Task: Wherever the string "none" shows up in the material below, copy that line.

- - - -

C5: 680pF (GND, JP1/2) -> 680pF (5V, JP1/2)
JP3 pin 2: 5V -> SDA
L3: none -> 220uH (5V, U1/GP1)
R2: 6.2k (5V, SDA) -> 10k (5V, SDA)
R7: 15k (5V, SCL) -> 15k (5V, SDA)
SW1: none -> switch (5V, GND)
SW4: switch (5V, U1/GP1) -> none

- - - -

Final answer:
L3: none -> 220uH (5V, U1/GP1)
SW1: none -> switch (5V, GND)
SW4: switch (5V, U1/GP1) -> none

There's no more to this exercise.